··· Information provided ···
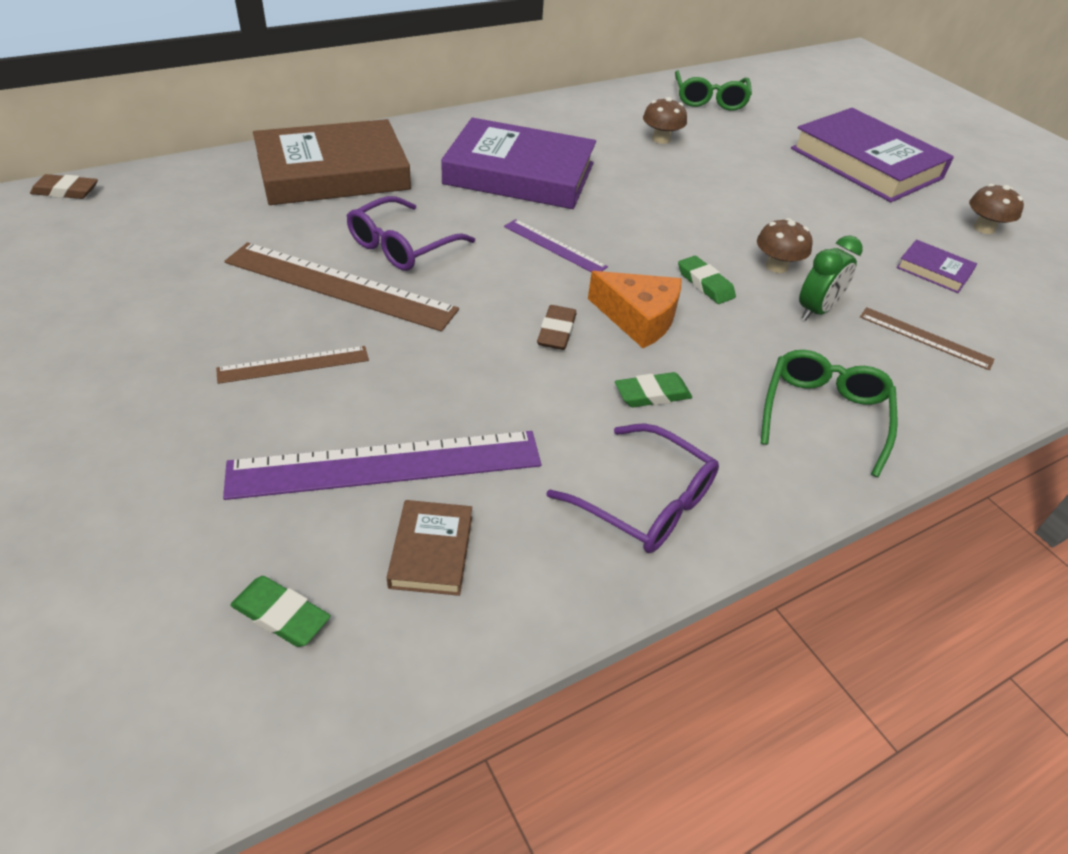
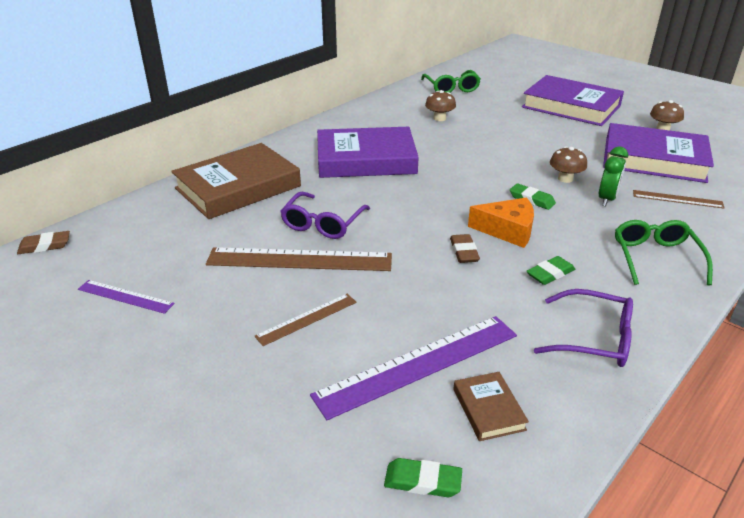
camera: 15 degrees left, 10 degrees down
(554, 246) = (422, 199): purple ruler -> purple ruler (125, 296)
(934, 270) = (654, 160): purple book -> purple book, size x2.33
···
- What to produce: Set down the material exactly as given, but print none of the pictures.

- Response box:
camera: 15 degrees left, 10 degrees down
(554, 246) = (422, 199): purple ruler -> purple ruler (125, 296)
(934, 270) = (654, 160): purple book -> purple book, size x2.33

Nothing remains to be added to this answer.